### [ABOUT THIS TASK]
Skip the pictures. Retype exactly, and only, the lines between the line holding "R1: 47k (N9, VDD) -> 10k (N9, VDD)" and the last line below, inclusive.

Start of THE DATA

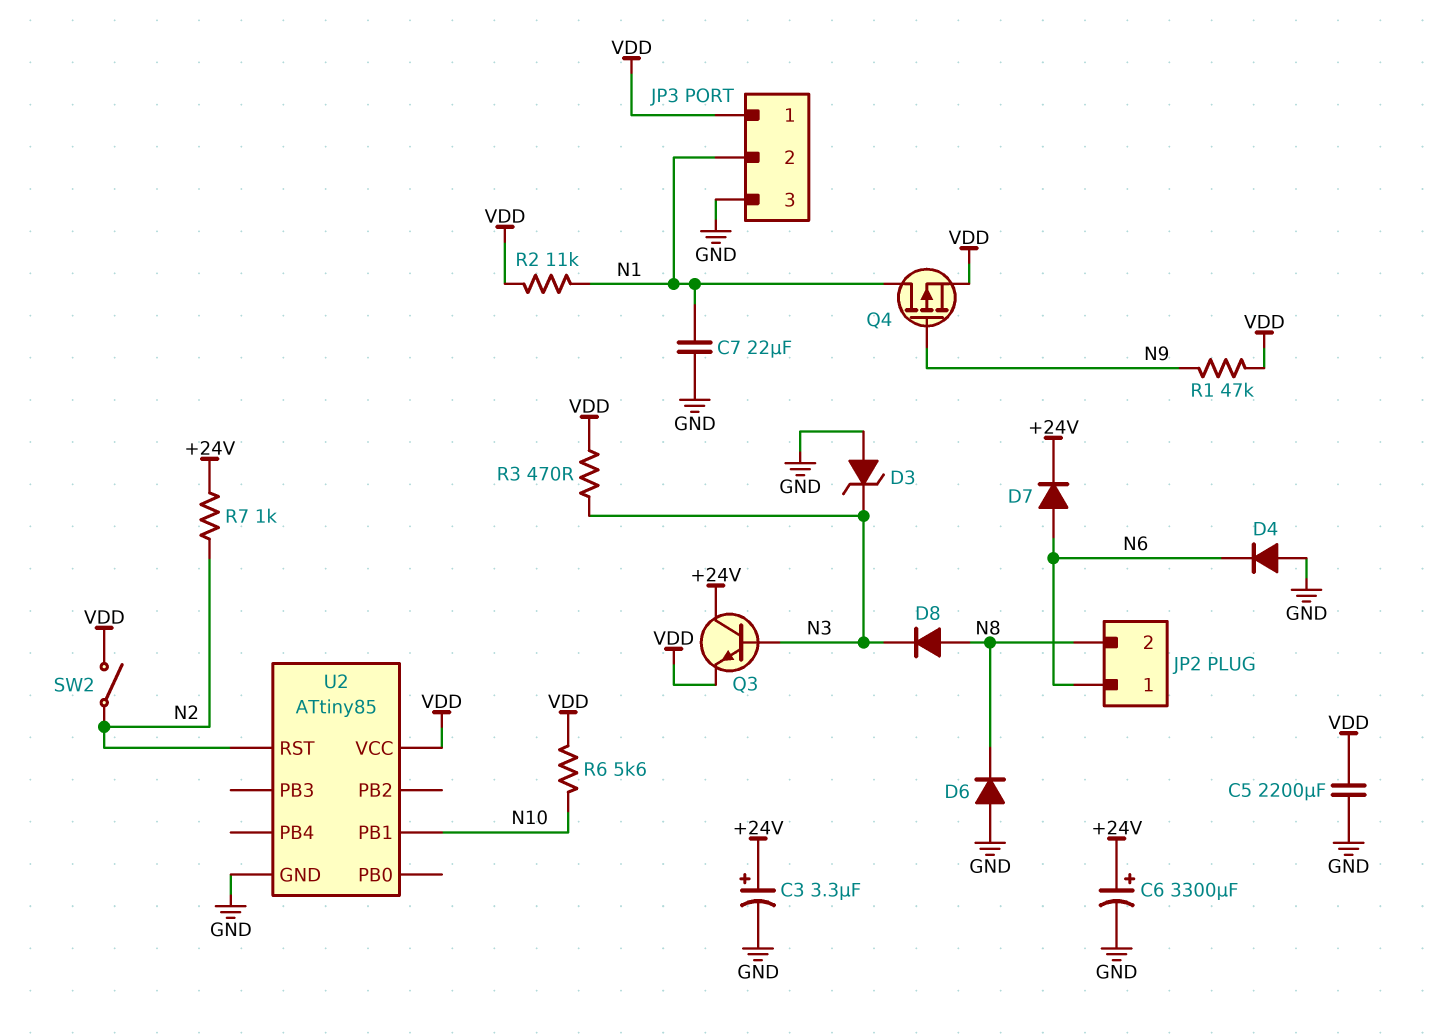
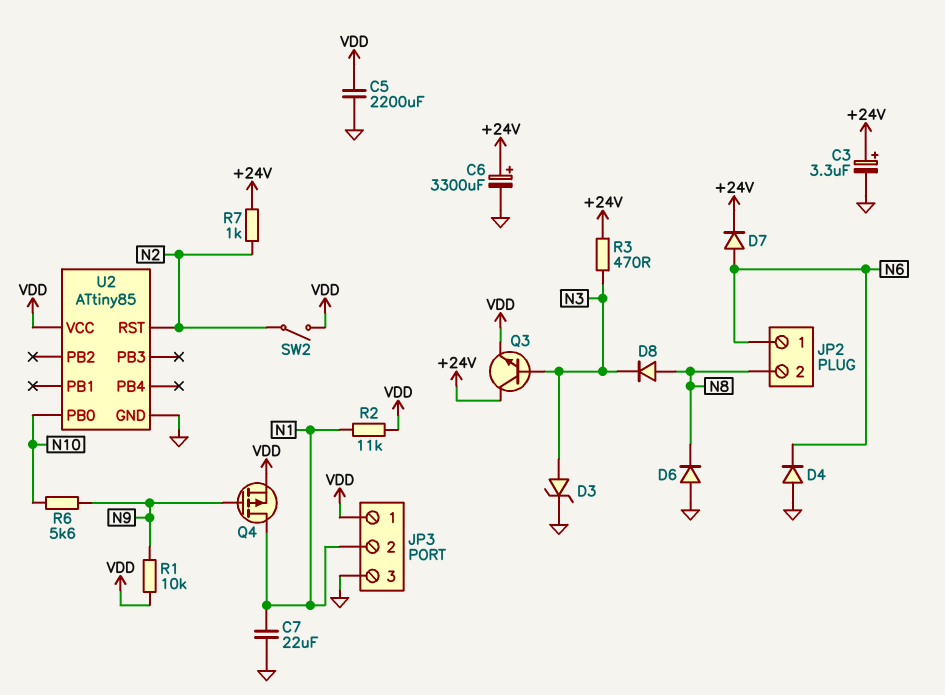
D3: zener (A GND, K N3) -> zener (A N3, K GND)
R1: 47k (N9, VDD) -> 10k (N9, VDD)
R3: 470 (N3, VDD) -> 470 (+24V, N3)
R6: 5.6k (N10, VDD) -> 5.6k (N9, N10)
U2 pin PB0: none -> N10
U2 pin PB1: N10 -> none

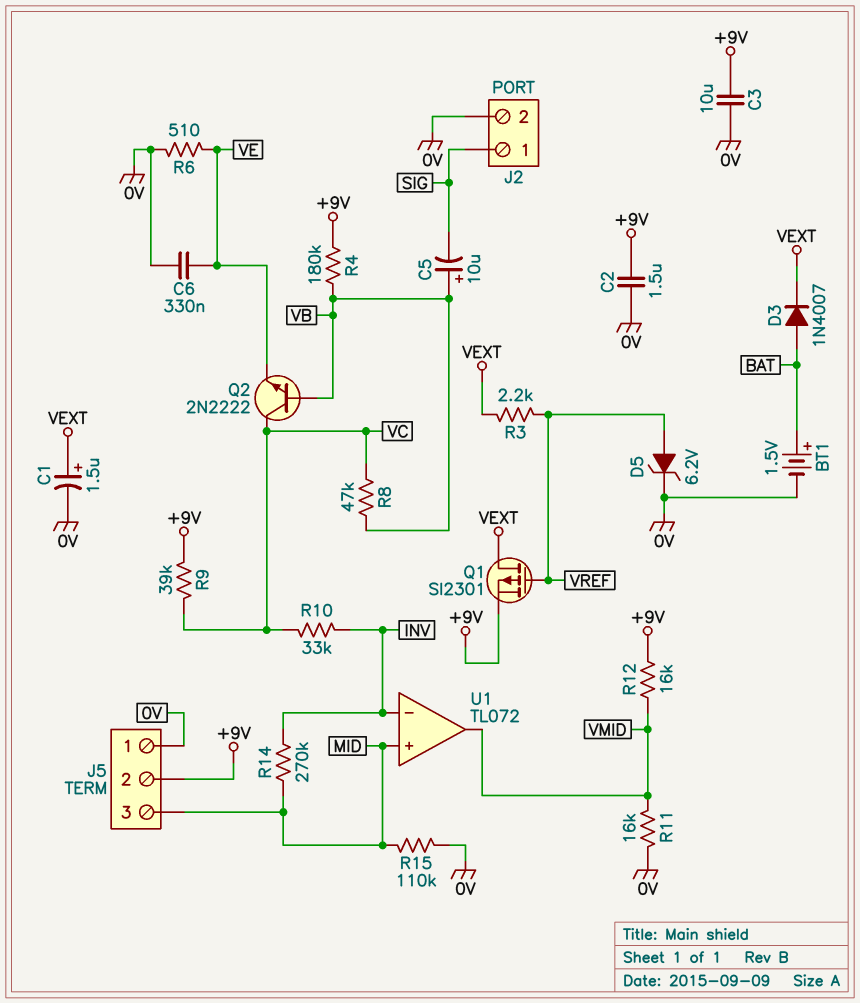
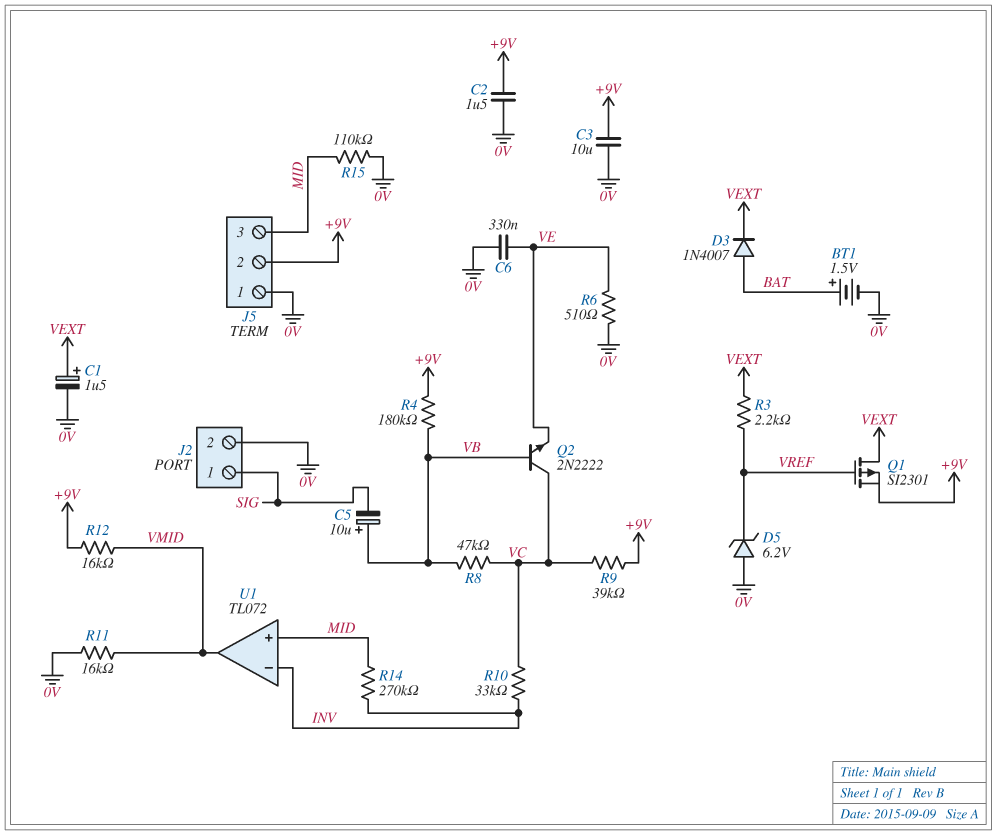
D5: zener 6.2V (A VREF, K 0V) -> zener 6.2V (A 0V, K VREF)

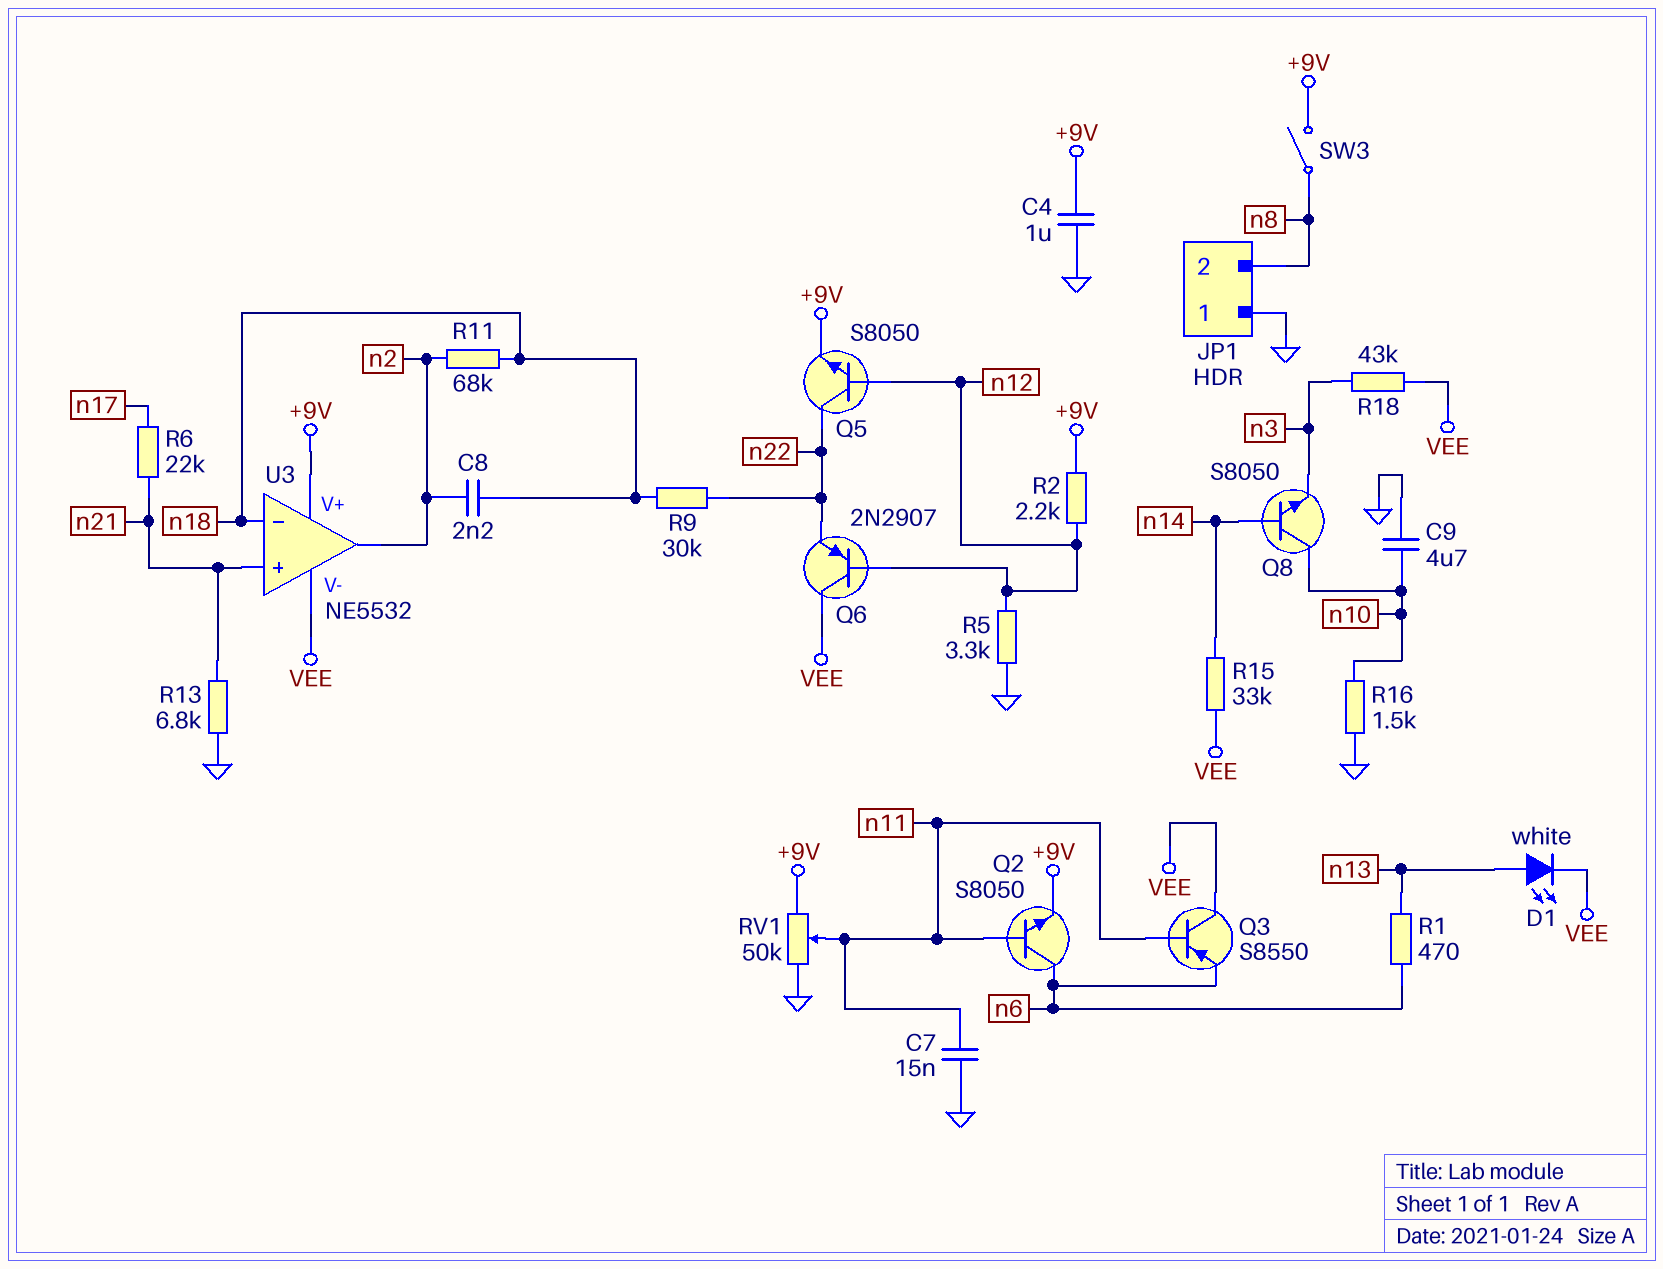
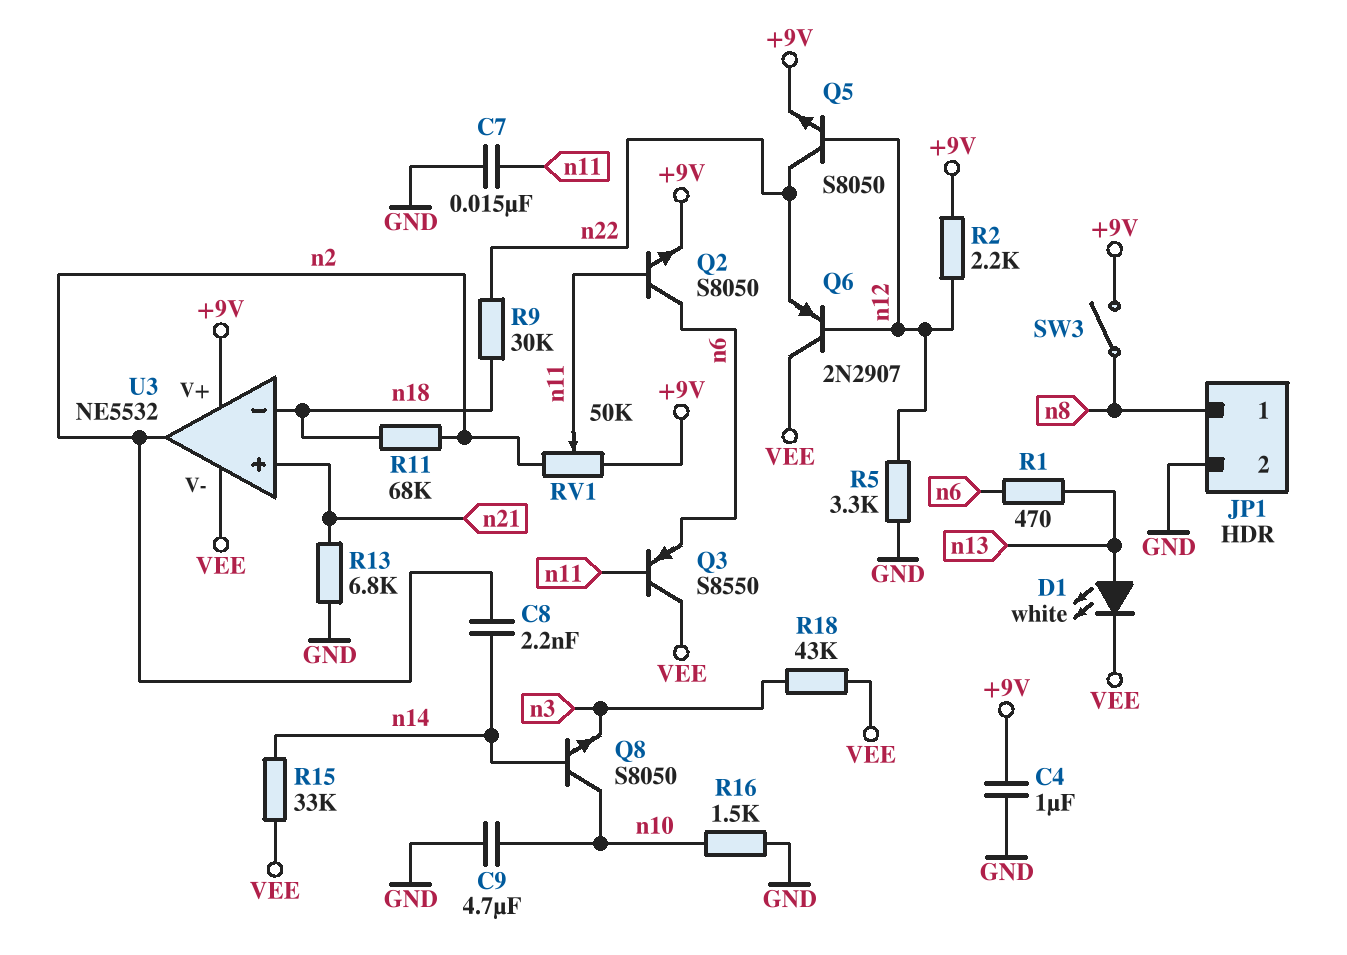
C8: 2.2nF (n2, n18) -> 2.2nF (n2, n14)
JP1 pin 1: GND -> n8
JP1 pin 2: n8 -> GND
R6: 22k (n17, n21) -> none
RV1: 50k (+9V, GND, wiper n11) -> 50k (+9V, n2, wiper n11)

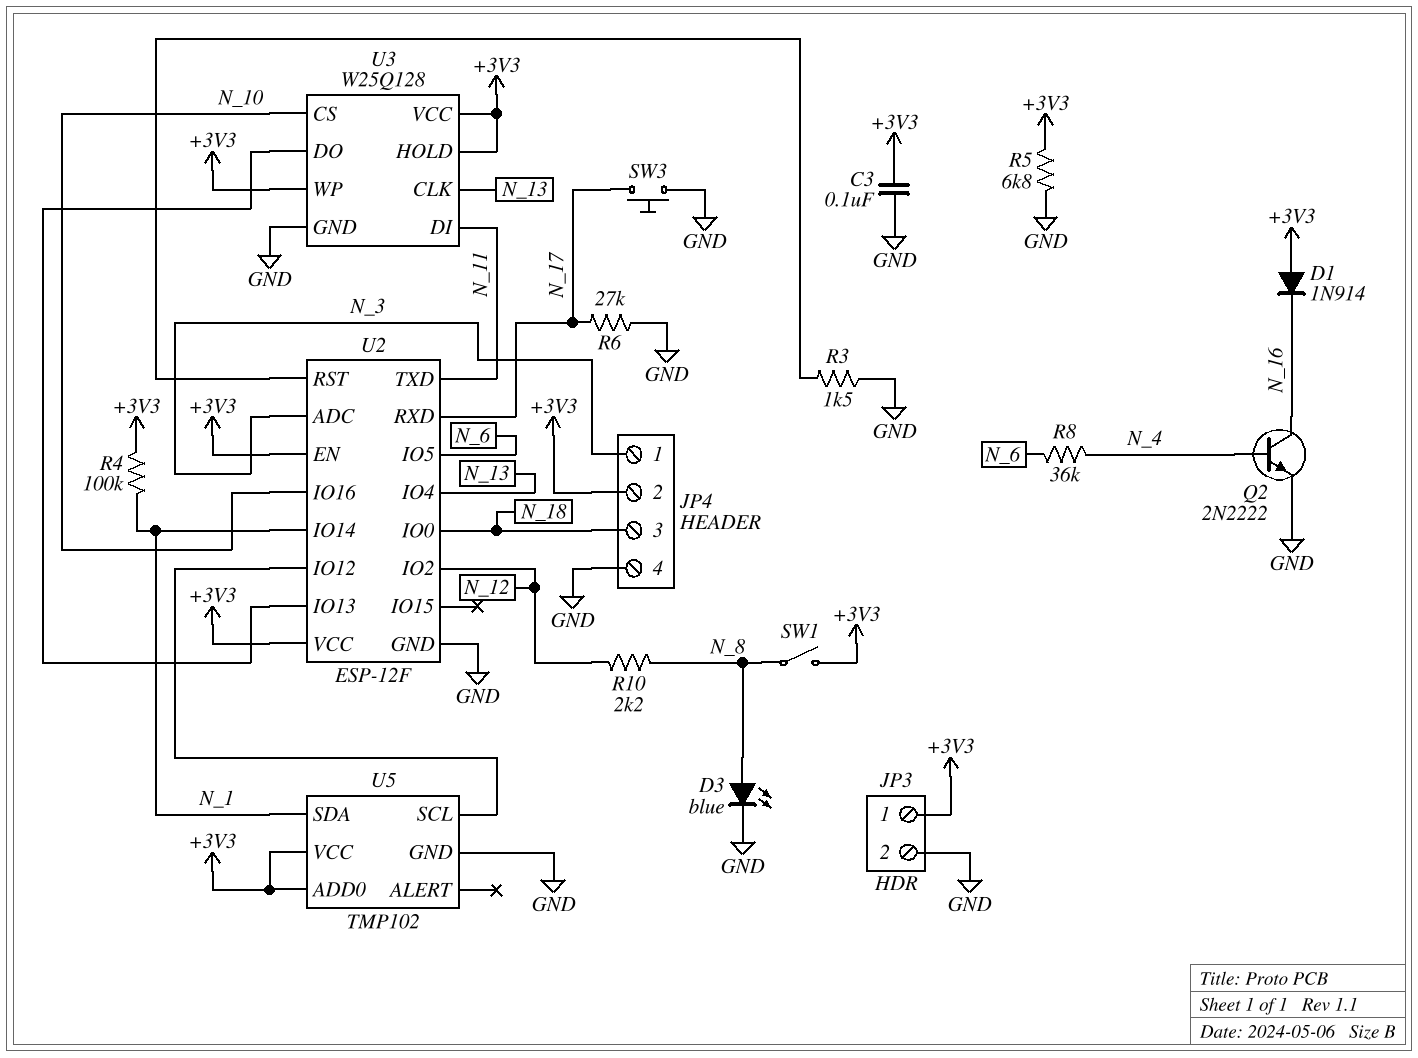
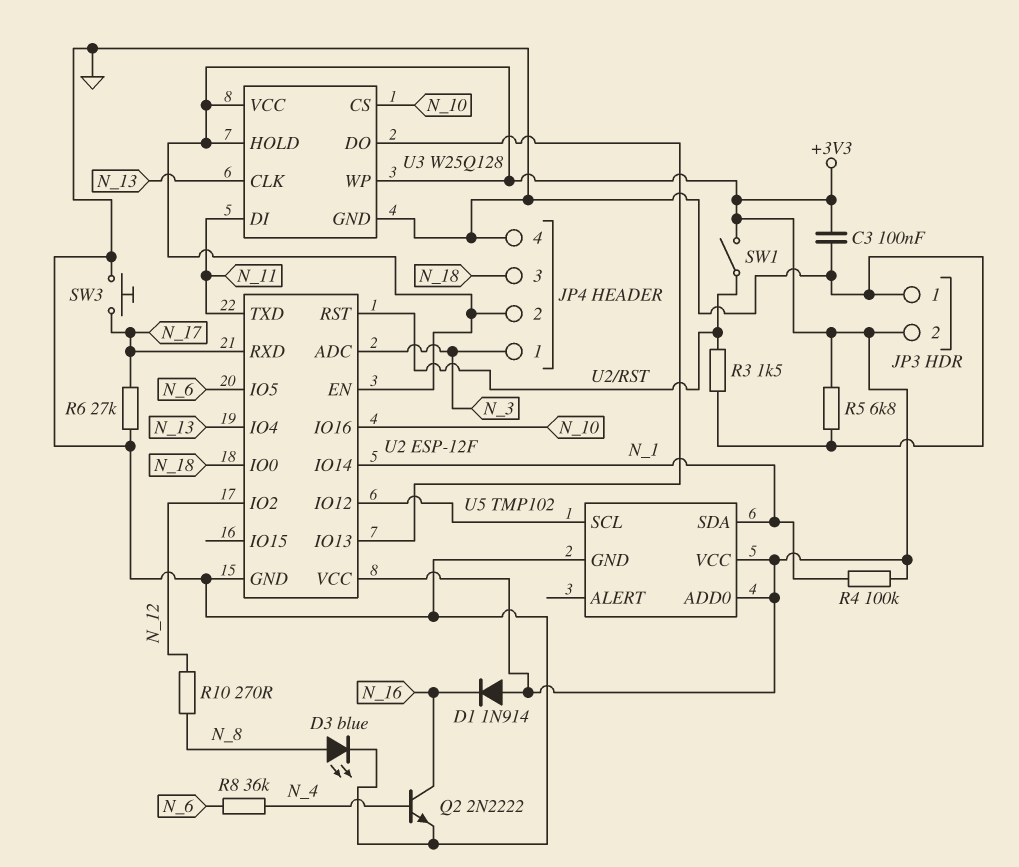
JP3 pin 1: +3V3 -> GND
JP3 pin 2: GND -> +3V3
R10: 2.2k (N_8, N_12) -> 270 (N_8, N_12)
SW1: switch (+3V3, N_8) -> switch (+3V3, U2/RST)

End of THE DATA

### [RESULT]
R1: 47k (N9, VDD) -> 10k (N9, VDD)
R3: 470 (N3, VDD) -> 470 (+24V, N3)
R6: 5.6k (N10, VDD) -> 5.6k (N9, N10)
U2 pin PB0: none -> N10
U2 pin PB1: N10 -> none

D5: zener 6.2V (A VREF, K 0V) -> zener 6.2V (A 0V, K VREF)

C8: 2.2nF (n2, n18) -> 2.2nF (n2, n14)
JP1 pin 1: GND -> n8
JP1 pin 2: n8 -> GND
R6: 22k (n17, n21) -> none
RV1: 50k (+9V, GND, wiper n11) -> 50k (+9V, n2, wiper n11)

JP3 pin 1: +3V3 -> GND
JP3 pin 2: GND -> +3V3
R10: 2.2k (N_8, N_12) -> 270 (N_8, N_12)
SW1: switch (+3V3, N_8) -> switch (+3V3, U2/RST)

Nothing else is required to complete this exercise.